▸ **Problem statement**
Output all the entries word for word. Omit the pictures.

▸ **Data shown**
########
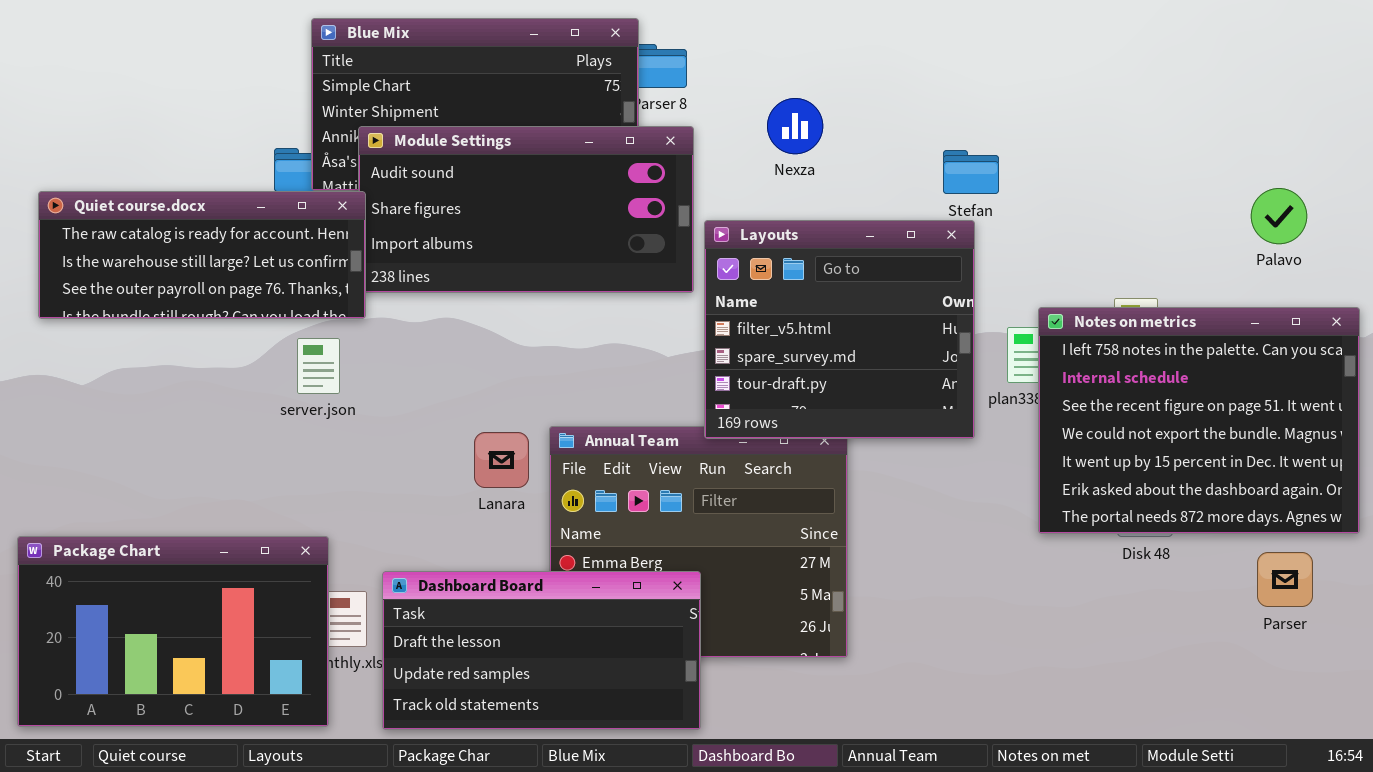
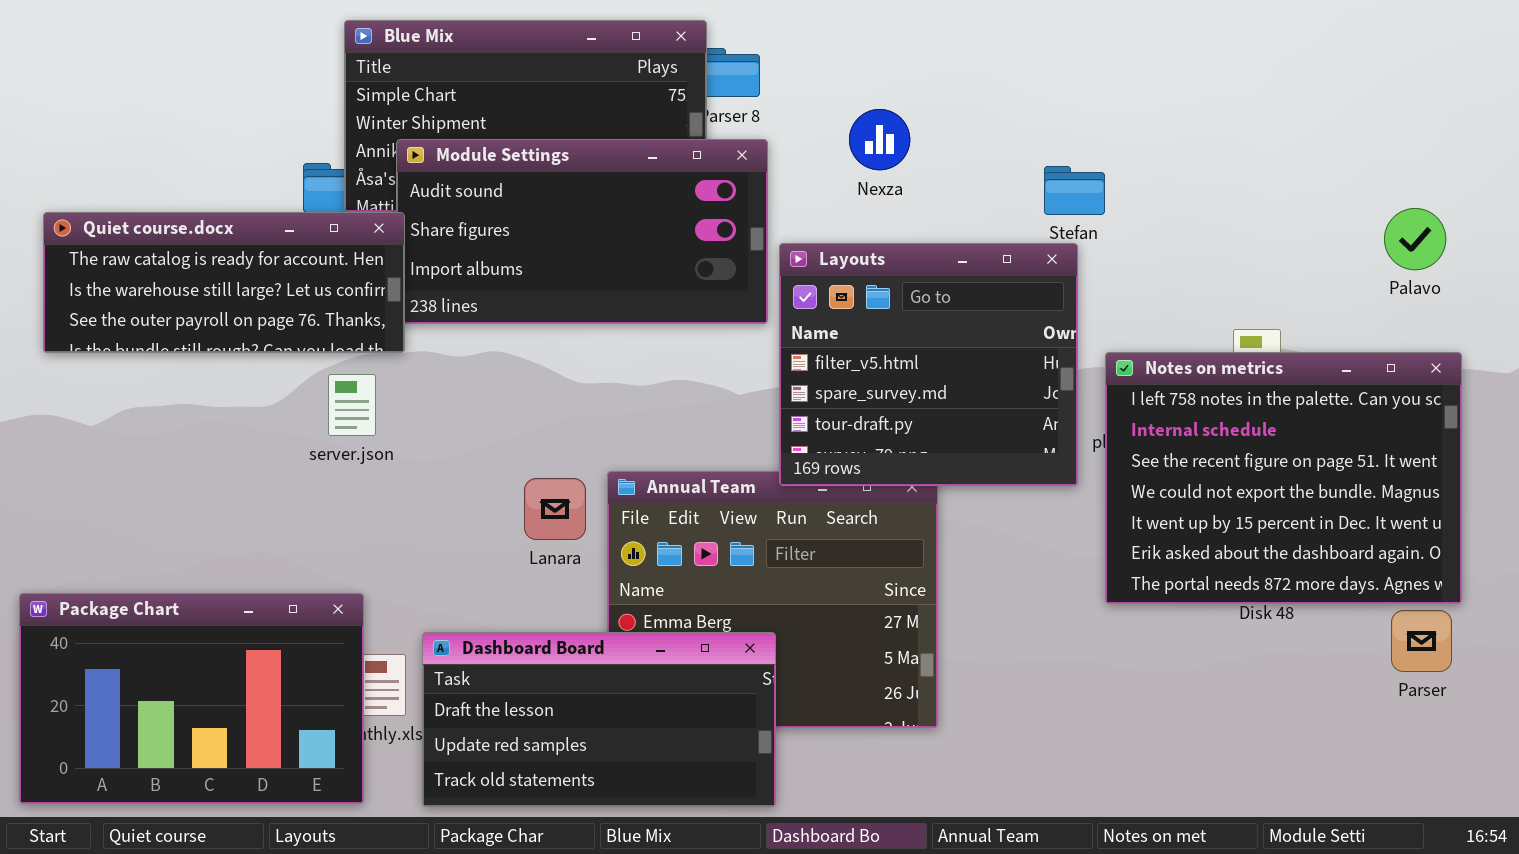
Notes on metrics: [1038,307,1360,534] -> [1105,352,1462,604], moved

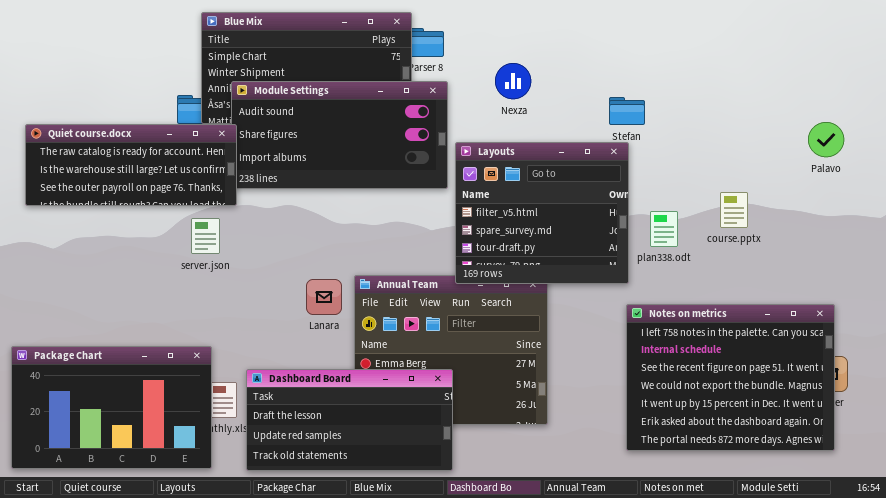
Notes on metrics: [1105,352,1462,604] -> [626,304,835,451], moved

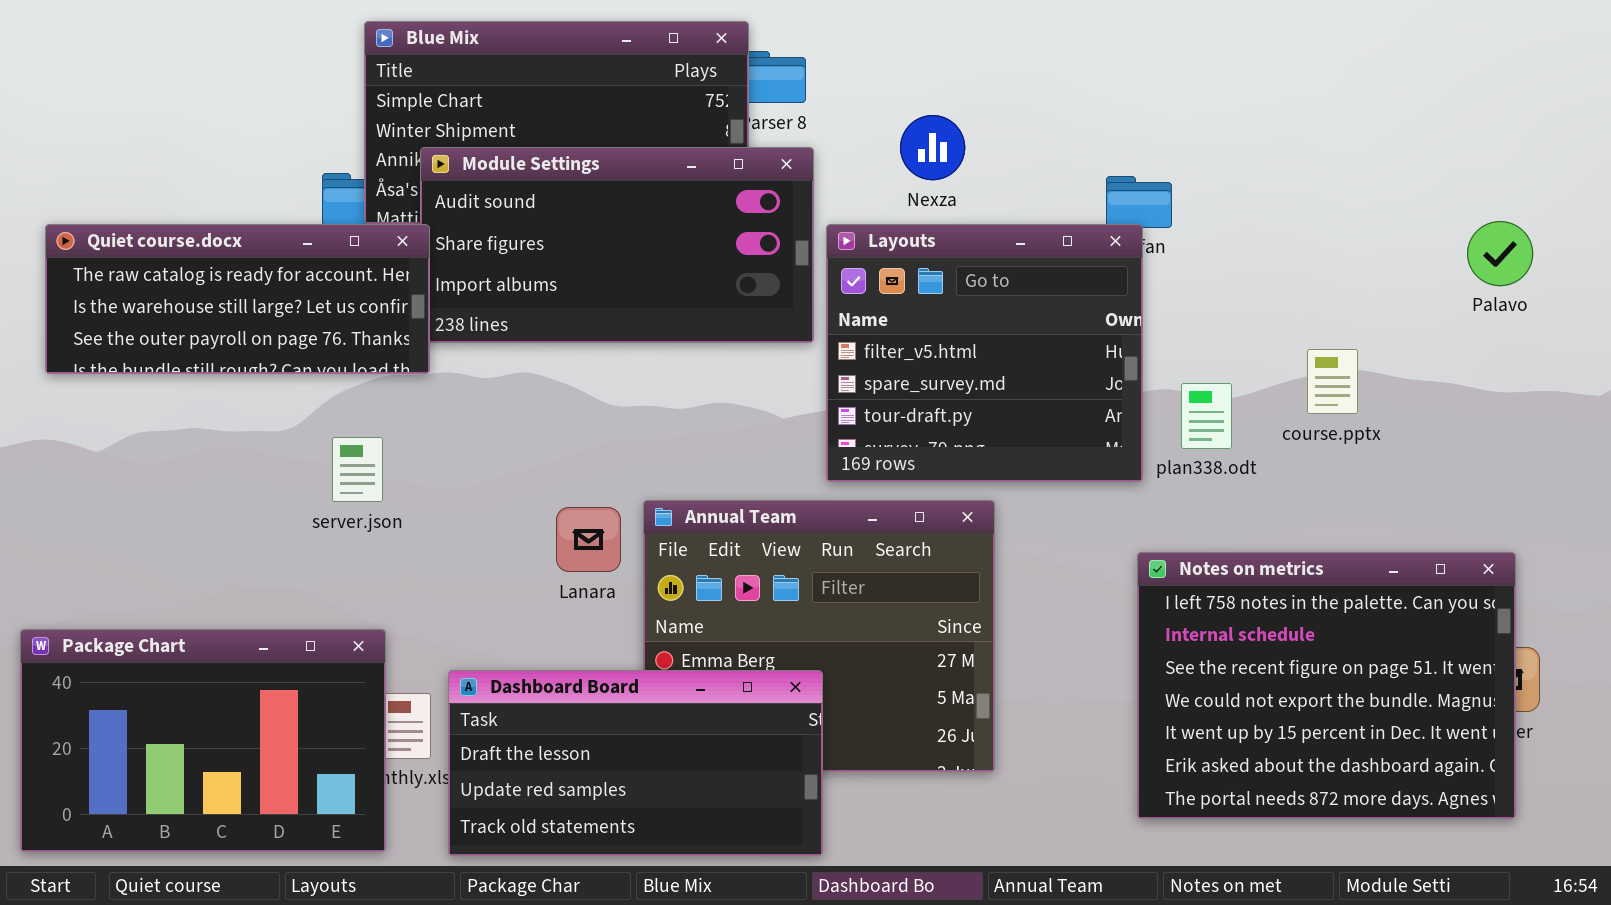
Layouts: [455,142,629,284] -> [826,224,1143,482], moved
server.json: [191,218,220,254] -> [332,437,383,502], moved

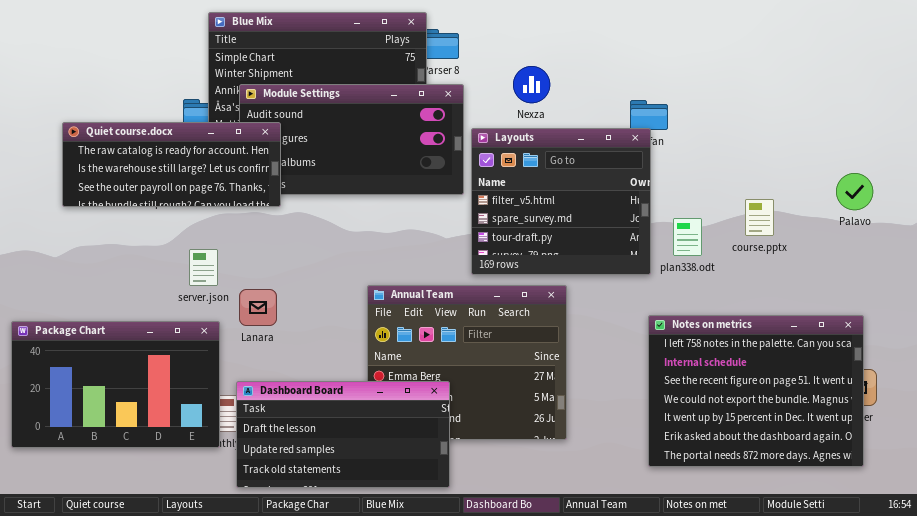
Palavo: [1467,221,1533,286] -> [836,173,873,210], moved
Quiet course.docx: [45,224,430,374] -> [62,122,281,207], moved
Lanara: [556,507,621,572] -> [239,289,277,326], moved
Package Chart: [20,629,386,852] -> [11,321,220,448], moved
Dashboard Board: [448,670,823,856] -> [236,381,450,488], moved

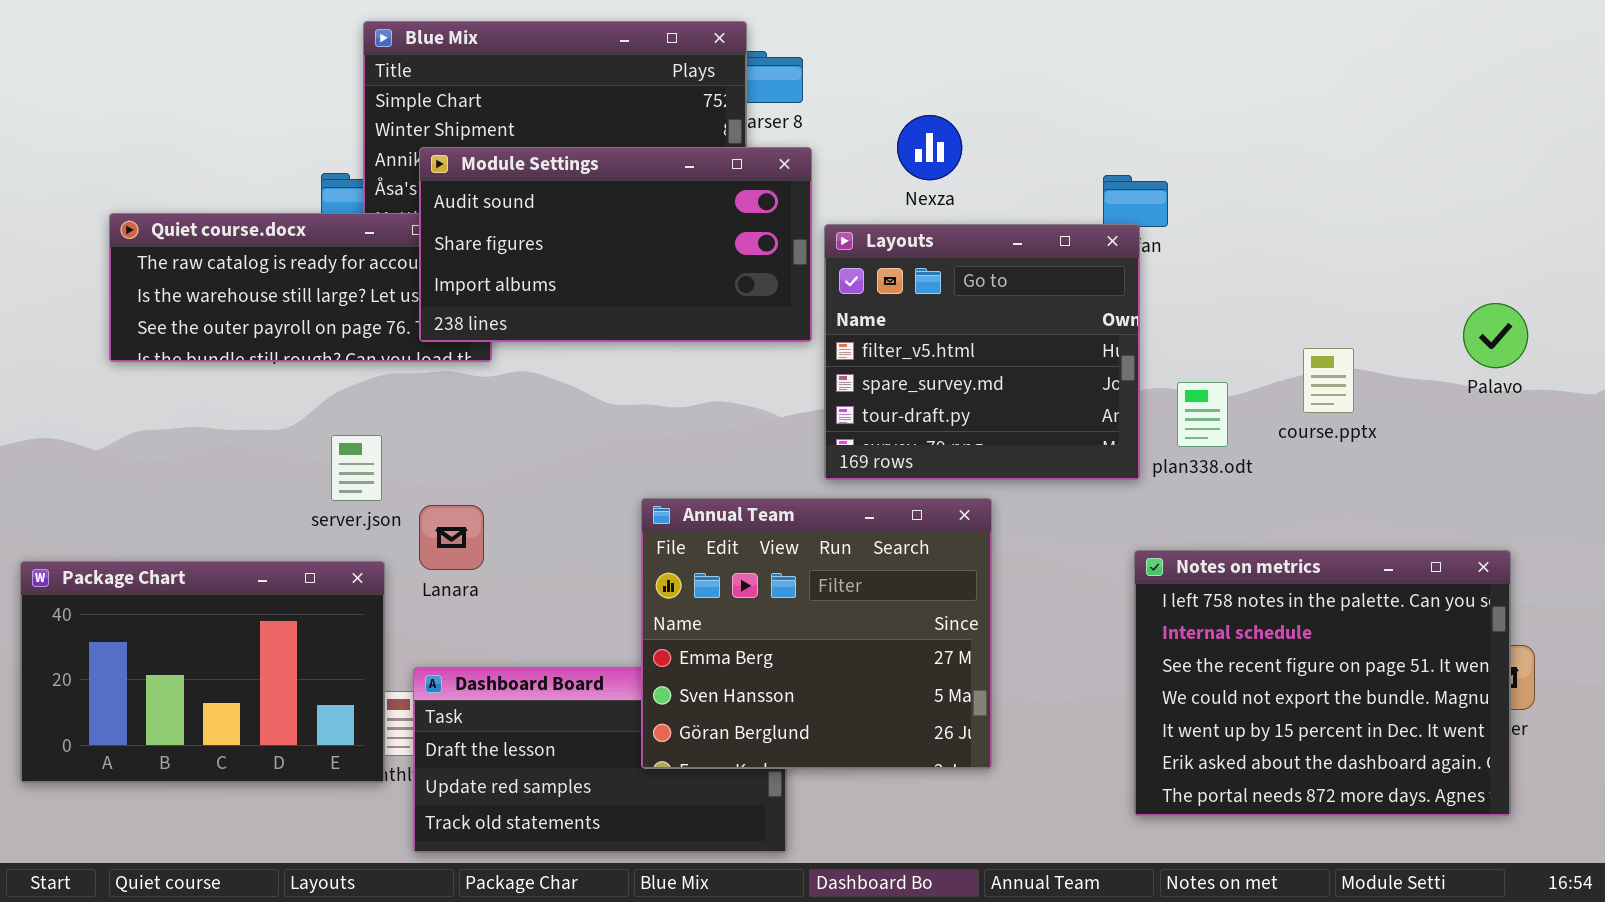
Module Settings: [239,84,464,195] -> [419,147,812,342], raised
Annual Team: [367,285,567,440] -> [641,498,992,769], raised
########
▸ **Answer section**
Notes on metrics: [1038,307,1360,534] -> [1105,352,1462,604], moved

Notes on metrics: [1105,352,1462,604] -> [626,304,835,451], moved

Layouts: [455,142,629,284] -> [826,224,1143,482], moved
server.json: [191,218,220,254] -> [332,437,383,502], moved

Palavo: [1467,221,1533,286] -> [836,173,873,210], moved
Quiet course.docx: [45,224,430,374] -> [62,122,281,207], moved
Lanara: [556,507,621,572] -> [239,289,277,326], moved
Package Chart: [20,629,386,852] -> [11,321,220,448], moved
Dashboard Board: [448,670,823,856] -> [236,381,450,488], moved

Module Settings: [239,84,464,195] -> [419,147,812,342], raised
Annual Team: [367,285,567,440] -> [641,498,992,769], raised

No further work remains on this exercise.